Copy every record below verbatim, line for line, with no changes.

[Dataset entries]
• • • •
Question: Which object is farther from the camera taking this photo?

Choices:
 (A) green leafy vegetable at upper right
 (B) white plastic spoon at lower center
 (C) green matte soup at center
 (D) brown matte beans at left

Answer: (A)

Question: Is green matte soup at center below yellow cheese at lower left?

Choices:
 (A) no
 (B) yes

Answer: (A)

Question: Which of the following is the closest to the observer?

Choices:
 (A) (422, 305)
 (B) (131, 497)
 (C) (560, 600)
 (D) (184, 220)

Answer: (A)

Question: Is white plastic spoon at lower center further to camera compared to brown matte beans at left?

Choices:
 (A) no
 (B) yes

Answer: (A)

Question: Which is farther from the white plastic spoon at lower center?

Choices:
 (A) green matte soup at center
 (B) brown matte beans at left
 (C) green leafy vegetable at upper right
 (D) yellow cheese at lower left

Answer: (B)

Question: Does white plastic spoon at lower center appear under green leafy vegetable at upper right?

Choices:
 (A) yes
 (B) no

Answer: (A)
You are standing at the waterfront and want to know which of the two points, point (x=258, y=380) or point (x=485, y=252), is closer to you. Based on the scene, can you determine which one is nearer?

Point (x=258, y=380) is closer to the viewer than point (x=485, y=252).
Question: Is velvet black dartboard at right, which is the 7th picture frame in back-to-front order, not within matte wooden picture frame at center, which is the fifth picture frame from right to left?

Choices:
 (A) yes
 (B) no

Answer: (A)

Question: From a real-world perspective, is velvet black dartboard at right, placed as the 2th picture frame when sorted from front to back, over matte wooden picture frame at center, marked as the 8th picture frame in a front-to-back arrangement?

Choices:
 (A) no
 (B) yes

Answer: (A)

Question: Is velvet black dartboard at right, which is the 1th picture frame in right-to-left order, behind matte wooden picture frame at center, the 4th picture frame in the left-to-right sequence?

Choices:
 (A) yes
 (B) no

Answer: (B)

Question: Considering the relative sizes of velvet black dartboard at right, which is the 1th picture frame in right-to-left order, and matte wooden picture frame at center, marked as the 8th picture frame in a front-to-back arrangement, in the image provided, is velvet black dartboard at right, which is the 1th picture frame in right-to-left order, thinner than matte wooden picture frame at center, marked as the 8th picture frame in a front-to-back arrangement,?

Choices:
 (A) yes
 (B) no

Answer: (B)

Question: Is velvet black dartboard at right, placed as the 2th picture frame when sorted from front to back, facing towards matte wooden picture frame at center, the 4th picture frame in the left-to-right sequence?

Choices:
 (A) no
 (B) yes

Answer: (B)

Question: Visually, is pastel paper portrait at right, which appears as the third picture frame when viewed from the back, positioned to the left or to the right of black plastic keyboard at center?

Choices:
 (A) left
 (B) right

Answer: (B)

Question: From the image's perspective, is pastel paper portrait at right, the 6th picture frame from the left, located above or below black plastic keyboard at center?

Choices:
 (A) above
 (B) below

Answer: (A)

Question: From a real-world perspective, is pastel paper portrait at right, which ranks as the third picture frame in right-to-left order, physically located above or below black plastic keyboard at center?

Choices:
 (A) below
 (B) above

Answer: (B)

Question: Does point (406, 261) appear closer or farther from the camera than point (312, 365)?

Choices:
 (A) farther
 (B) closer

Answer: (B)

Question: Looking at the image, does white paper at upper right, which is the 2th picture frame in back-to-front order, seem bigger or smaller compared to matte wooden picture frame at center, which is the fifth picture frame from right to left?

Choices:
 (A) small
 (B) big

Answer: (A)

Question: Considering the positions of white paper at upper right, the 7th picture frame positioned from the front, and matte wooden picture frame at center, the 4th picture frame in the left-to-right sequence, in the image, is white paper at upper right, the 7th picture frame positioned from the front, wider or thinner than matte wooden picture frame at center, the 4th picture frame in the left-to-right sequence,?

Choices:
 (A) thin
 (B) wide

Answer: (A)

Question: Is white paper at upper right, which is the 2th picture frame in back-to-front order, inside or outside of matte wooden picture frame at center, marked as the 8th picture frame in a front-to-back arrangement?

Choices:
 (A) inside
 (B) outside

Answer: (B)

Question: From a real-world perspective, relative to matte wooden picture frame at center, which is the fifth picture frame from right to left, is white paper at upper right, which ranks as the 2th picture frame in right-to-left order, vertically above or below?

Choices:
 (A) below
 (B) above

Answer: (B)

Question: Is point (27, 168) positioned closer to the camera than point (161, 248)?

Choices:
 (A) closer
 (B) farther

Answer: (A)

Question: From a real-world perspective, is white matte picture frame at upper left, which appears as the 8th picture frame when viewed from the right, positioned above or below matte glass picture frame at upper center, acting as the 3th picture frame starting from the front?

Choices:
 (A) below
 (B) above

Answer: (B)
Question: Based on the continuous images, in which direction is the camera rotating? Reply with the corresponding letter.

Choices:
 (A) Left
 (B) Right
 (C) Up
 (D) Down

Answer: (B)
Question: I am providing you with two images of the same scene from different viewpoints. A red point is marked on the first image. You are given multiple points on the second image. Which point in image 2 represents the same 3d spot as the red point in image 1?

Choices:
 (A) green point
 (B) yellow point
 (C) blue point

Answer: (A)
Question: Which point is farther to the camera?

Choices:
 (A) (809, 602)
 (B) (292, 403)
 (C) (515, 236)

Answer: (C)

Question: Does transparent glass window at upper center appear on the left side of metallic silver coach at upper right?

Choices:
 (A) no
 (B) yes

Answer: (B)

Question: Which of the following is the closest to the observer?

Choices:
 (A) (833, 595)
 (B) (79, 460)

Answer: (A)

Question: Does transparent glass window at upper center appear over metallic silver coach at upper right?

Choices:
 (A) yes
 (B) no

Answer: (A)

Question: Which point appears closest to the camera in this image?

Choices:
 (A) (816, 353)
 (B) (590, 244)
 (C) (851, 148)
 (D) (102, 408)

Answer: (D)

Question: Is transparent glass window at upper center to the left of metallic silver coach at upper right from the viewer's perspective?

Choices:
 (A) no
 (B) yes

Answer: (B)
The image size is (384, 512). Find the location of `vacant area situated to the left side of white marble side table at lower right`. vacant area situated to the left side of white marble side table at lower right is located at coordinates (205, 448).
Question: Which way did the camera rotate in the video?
• • • •
• **WRITTEN ANSWER**
Question: Which object is farther from the camera taking this photo?

Choices:
 (A) green leafy vegetable at upper right
 (B) white plastic spoon at lower center
 (C) green matte soup at center
 (D) brown matte beans at left

Answer: (A)

Question: Is green matte soup at center below yellow cheese at lower left?

Choices:
 (A) no
 (B) yes

Answer: (A)

Question: Which of the following is the closest to the observer?

Choices:
 (A) (422, 305)
 (B) (131, 497)
 (C) (560, 600)
 (D) (184, 220)

Answer: (A)

Question: Is white plastic spoon at lower center further to camera compared to brown matte beans at left?

Choices:
 (A) no
 (B) yes

Answer: (A)

Question: Which is farther from the white plastic spoon at lower center?

Choices:
 (A) green matte soup at center
 (B) brown matte beans at left
 (C) green leafy vegetable at upper right
 (D) yellow cheese at lower left

Answer: (B)

Question: Does white plastic spoon at lower center appear under green leafy vegetable at upper right?

Choices:
 (A) yes
 (B) no

Answer: (A)
You are standing at the waterfront and want to know which of the two points, point (x=258, y=380) or point (x=485, y=252), is closer to you. Based on the scene, can you determine which one is nearer?

Point (x=258, y=380) is closer to the viewer than point (x=485, y=252).
Question: Is velvet black dartboard at right, which is the 7th picture frame in back-to-front order, not within matte wooden picture frame at center, which is the fifth picture frame from right to left?

Choices:
 (A) yes
 (B) no

Answer: (A)

Question: From a real-world perspective, is velvet black dartboard at right, placed as the 2th picture frame when sorted from front to back, over matte wooden picture frame at center, marked as the 8th picture frame in a front-to-back arrangement?

Choices:
 (A) no
 (B) yes

Answer: (A)

Question: Is velvet black dartboard at right, which is the 1th picture frame in right-to-left order, behind matte wooden picture frame at center, the 4th picture frame in the left-to-right sequence?

Choices:
 (A) yes
 (B) no

Answer: (B)

Question: Considering the relative sizes of velvet black dartboard at right, which is the 1th picture frame in right-to-left order, and matte wooden picture frame at center, marked as the 8th picture frame in a front-to-back arrangement, in the image provided, is velvet black dartboard at right, which is the 1th picture frame in right-to-left order, thinner than matte wooden picture frame at center, marked as the 8th picture frame in a front-to-back arrangement,?

Choices:
 (A) yes
 (B) no

Answer: (B)

Question: Is velvet black dartboard at right, placed as the 2th picture frame when sorted from front to back, facing towards matte wooden picture frame at center, the 4th picture frame in the left-to-right sequence?

Choices:
 (A) no
 (B) yes

Answer: (B)

Question: Visually, is pastel paper portrait at right, which appears as the third picture frame when viewed from the back, positioned to the left or to the right of black plastic keyboard at center?

Choices:
 (A) left
 (B) right

Answer: (B)

Question: From the image's perspective, is pastel paper portrait at right, the 6th picture frame from the left, located above or below black plastic keyboard at center?

Choices:
 (A) above
 (B) below

Answer: (A)

Question: From a real-world perspective, is pastel paper portrait at right, which ranks as the third picture frame in right-to-left order, physically located above or below black plastic keyboard at center?

Choices:
 (A) below
 (B) above

Answer: (B)

Question: Does point (406, 261) appear closer or farther from the camera than point (312, 365)?

Choices:
 (A) farther
 (B) closer

Answer: (B)

Question: Looking at the image, does white paper at upper right, which is the 2th picture frame in back-to-front order, seem bigger or smaller compared to matte wooden picture frame at center, which is the fifth picture frame from right to left?

Choices:
 (A) small
 (B) big

Answer: (A)

Question: Considering the positions of white paper at upper right, the 7th picture frame positioned from the front, and matte wooden picture frame at center, the 4th picture frame in the left-to-right sequence, in the image, is white paper at upper right, the 7th picture frame positioned from the front, wider or thinner than matte wooden picture frame at center, the 4th picture frame in the left-to-right sequence,?

Choices:
 (A) thin
 (B) wide

Answer: (A)

Question: Is white paper at upper right, which is the 2th picture frame in back-to-front order, inside or outside of matte wooden picture frame at center, marked as the 8th picture frame in a front-to-back arrangement?

Choices:
 (A) inside
 (B) outside

Answer: (B)

Question: From a real-world perspective, relative to matte wooden picture frame at center, which is the fifth picture frame from right to left, is white paper at upper right, which ranks as the 2th picture frame in right-to-left order, vertically above or below?

Choices:
 (A) below
 (B) above

Answer: (B)

Question: Is point (27, 168) positioned closer to the camera than point (161, 248)?

Choices:
 (A) closer
 (B) farther

Answer: (A)

Question: From a real-world perspective, is white matte picture frame at upper left, which appears as the 8th picture frame when viewed from the right, positioned above or below matte glass picture frame at upper center, acting as the 3th picture frame starting from the front?

Choices:
 (A) below
 (B) above

Answer: (B)
Question: Based on the continuous images, in which direction is the camera rotating? Reply with the corresponding letter.

Choices:
 (A) Left
 (B) Right
 (C) Up
 (D) Down

Answer: (B)
Question: I am providing you with two images of the same scene from different viewpoints. A red point is marked on the first image. You are given multiple points on the second image. Which point in image 2 represents the same 3d spot as the red point in image 1?

Choices:
 (A) green point
 (B) yellow point
 (C) blue point

Answer: (A)
Question: Which point is farther to the camera?

Choices:
 (A) (809, 602)
 (B) (292, 403)
 (C) (515, 236)

Answer: (C)

Question: Does transparent glass window at upper center appear on the left side of metallic silver coach at upper right?

Choices:
 (A) no
 (B) yes

Answer: (B)

Question: Which of the following is the closest to the observer?

Choices:
 (A) (833, 595)
 (B) (79, 460)

Answer: (A)

Question: Does transparent glass window at upper center appear over metallic silver coach at upper right?

Choices:
 (A) yes
 (B) no

Answer: (A)

Question: Which point appears closest to the camera in this image?

Choices:
 (A) (816, 353)
 (B) (590, 244)
 (C) (851, 148)
 (D) (102, 408)

Answer: (D)

Question: Is transparent glass window at upper center to the left of metallic silver coach at upper right from the viewer's perspective?

Choices:
 (A) no
 (B) yes

Answer: (B)
The image size is (384, 512). Find the location of `vacant area situated to the left side of white marble side table at lower right`. vacant area situated to the left side of white marble side table at lower right is located at coordinates (205, 448).
Question: Which way did the camera rotate in the video?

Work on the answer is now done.